Task objective | Within the entries below, every line containing "brown" is to be copied.

Task inputs |
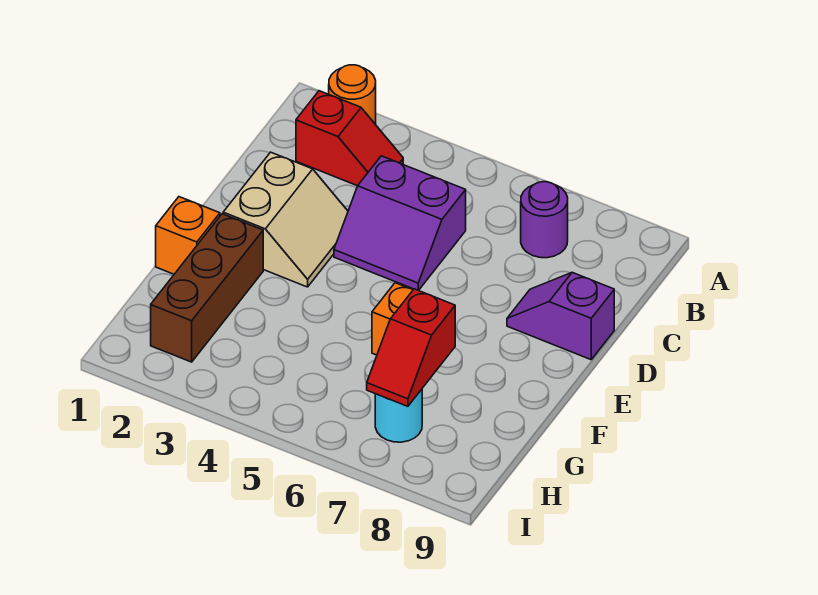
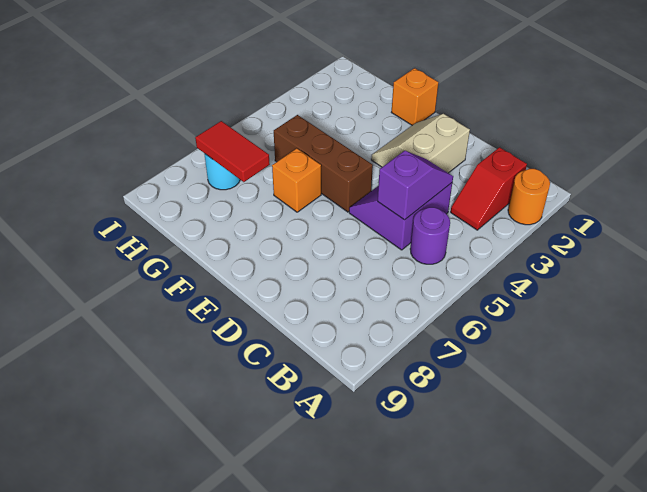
purple round brick B7 level 1 -> purple round brick B5 level 1
tan slope D2:E3 level 1 top 2 -> tan slope D2:E3 level 1 top D
purple slope D8:D9 level 1 top 9 -> purple slope C4:C5 level 2 top 5
brown brick F2:H2 level 1 -> brown brick E5:G5 level 1
red slope G7:H7 level 2 top G -> red tile G7:H7 level 2

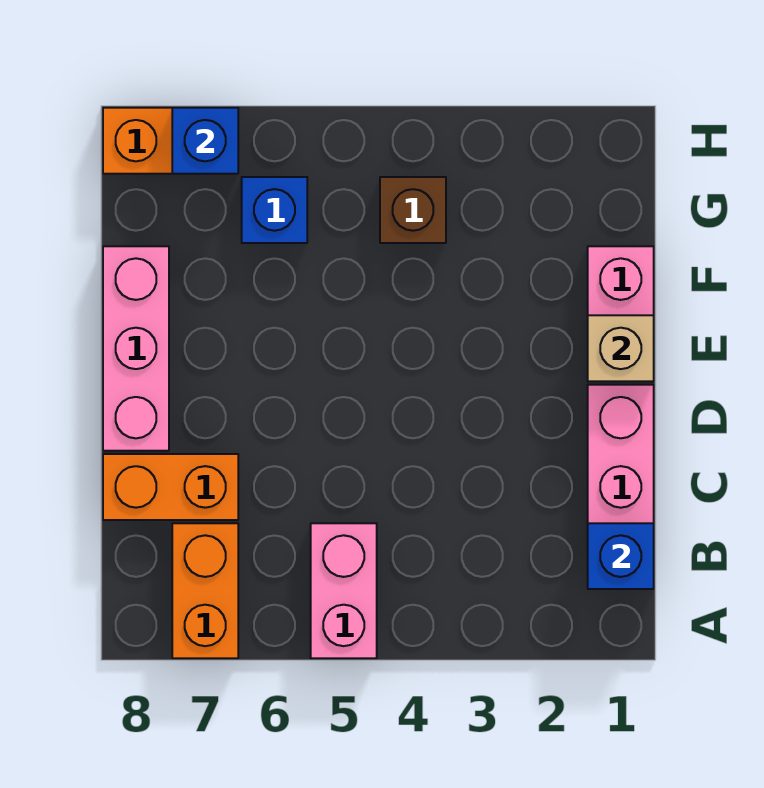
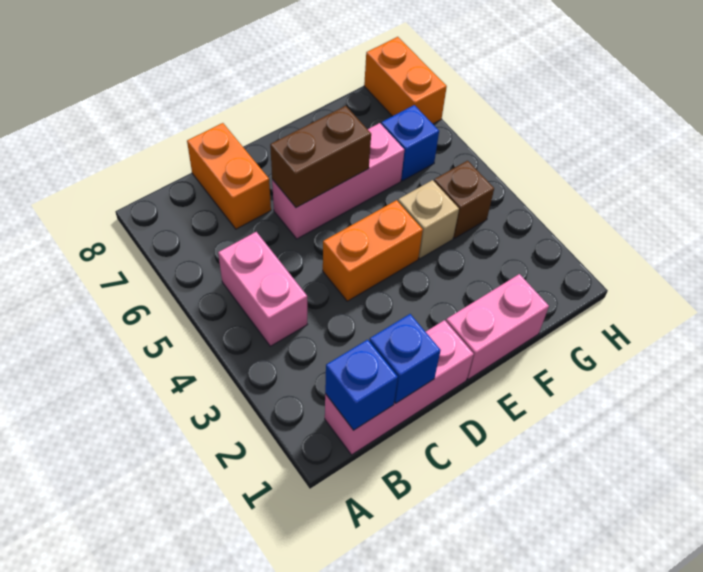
pink brick A5:B5 level 1 -> pink brick B4:B5 level 1
orange brick A7:B7 level 1 -> orange brick D4:E4 level 1
none -> brown brick D6:E6 level 2
pink brick D8:F8 level 1 -> pink brick D6:F6 level 1
tan brick E1 level 2 -> tan brick F4 level 1
blue brick H7 level 2 -> blue brick C1 level 2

Result of this task |
brown brick F2:H2 level 1 -> brown brick E5:G5 level 1
none -> brown brick D6:E6 level 2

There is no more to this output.